[[ RECORDS SHOWN open ]]

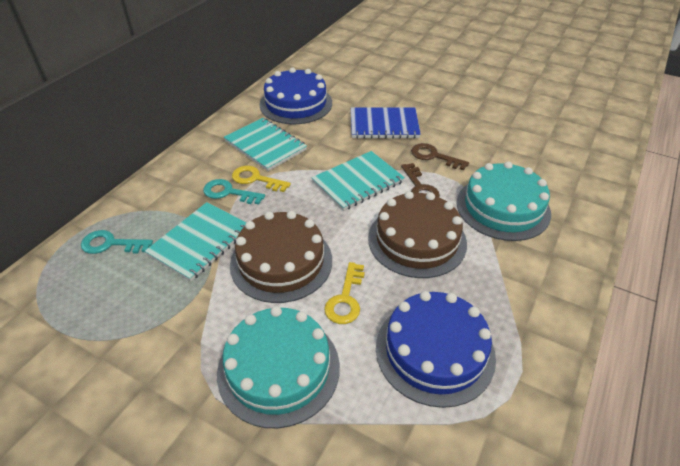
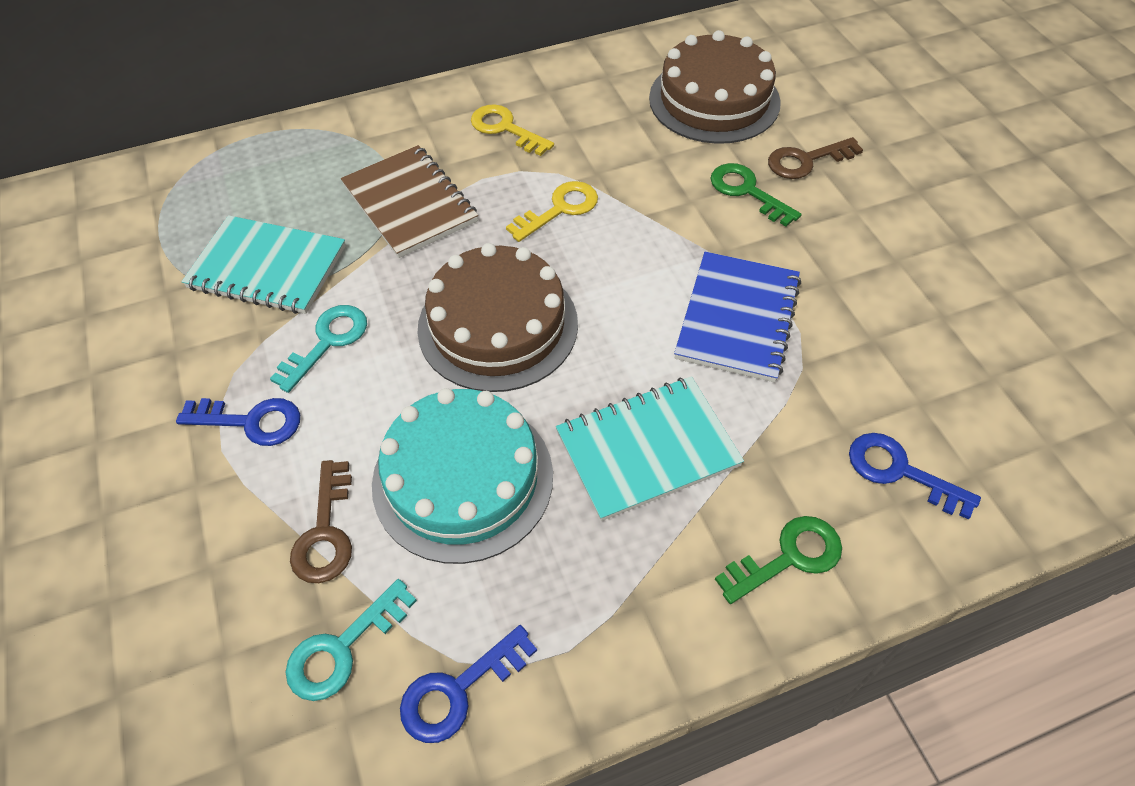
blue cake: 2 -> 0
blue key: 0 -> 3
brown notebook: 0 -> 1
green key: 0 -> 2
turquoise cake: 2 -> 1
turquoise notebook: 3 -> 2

[[ RECORDS SHOWN closed ]]

● WHAT TO DO
Would you write out the data exactly, with no pictures in the copy?

● WRITTEN RESPONSE
blue cake: 2 -> 0
blue key: 0 -> 3
brown notebook: 0 -> 1
green key: 0 -> 2
turquoise cake: 2 -> 1
turquoise notebook: 3 -> 2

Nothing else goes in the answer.